■ **TASK STATEMENT**
Could you restate word for word every line of the records below, from the first one to the one holding "Buch (braun) (617, 561, 72, 82)"?

··· INFORMATION GIVEN

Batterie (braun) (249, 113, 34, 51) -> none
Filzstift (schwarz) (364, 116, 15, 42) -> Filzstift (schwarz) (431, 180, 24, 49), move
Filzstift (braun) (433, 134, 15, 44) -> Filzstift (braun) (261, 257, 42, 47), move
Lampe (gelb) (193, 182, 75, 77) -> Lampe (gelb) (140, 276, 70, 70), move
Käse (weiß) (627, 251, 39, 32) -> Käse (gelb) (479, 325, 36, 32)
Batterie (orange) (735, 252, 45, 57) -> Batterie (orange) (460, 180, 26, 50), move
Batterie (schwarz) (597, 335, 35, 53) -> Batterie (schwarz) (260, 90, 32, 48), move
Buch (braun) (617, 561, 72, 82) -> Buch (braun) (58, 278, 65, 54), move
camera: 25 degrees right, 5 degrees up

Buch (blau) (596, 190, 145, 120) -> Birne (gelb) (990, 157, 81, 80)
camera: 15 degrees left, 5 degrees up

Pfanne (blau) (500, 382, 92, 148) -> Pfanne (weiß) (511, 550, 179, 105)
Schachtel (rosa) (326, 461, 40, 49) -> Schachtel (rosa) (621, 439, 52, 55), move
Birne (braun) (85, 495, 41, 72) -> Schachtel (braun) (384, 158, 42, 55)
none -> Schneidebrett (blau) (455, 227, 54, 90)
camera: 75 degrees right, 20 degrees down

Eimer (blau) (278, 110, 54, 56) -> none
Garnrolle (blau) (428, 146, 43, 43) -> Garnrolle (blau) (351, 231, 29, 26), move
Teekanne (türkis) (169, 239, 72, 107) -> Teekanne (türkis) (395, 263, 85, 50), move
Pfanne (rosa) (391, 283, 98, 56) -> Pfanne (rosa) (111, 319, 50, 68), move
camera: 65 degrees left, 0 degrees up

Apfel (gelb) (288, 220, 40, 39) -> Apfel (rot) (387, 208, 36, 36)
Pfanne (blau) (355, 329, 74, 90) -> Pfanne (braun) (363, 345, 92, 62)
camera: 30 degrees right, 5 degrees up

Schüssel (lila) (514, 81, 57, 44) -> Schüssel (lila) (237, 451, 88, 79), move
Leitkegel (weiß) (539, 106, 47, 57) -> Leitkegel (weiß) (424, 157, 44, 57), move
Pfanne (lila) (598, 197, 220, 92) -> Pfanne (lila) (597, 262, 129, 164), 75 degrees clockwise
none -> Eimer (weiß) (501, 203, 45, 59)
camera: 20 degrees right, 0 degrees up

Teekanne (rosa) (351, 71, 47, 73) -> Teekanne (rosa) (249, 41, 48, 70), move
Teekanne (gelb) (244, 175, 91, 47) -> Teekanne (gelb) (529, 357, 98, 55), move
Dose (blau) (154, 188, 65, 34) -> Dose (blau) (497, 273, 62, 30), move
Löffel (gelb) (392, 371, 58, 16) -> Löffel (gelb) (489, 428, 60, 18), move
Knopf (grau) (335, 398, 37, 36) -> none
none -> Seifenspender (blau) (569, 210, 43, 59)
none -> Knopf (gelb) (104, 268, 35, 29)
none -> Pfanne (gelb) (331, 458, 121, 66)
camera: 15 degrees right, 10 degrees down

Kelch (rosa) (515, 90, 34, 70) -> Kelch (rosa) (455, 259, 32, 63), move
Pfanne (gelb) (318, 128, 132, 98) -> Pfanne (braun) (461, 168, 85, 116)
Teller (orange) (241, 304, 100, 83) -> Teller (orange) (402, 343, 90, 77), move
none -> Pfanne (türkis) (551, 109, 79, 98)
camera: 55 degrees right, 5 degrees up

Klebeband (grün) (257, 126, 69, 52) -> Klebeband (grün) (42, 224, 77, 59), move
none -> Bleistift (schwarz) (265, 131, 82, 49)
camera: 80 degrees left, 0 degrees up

······

■ **ANSWER TO THIS TASK**
Batterie (braun) (249, 113, 34, 51) -> none
Filzstift (schwarz) (364, 116, 15, 42) -> Filzstift (schwarz) (431, 180, 24, 49), move
Filzstift (braun) (433, 134, 15, 44) -> Filzstift (braun) (261, 257, 42, 47), move
Lampe (gelb) (193, 182, 75, 77) -> Lampe (gelb) (140, 276, 70, 70), move
Käse (weiß) (627, 251, 39, 32) -> Käse (gelb) (479, 325, 36, 32)
Batterie (orange) (735, 252, 45, 57) -> Batterie (orange) (460, 180, 26, 50), move
Batterie (schwarz) (597, 335, 35, 53) -> Batterie (schwarz) (260, 90, 32, 48), move
Buch (braun) (617, 561, 72, 82) -> Buch (braun) (58, 278, 65, 54), move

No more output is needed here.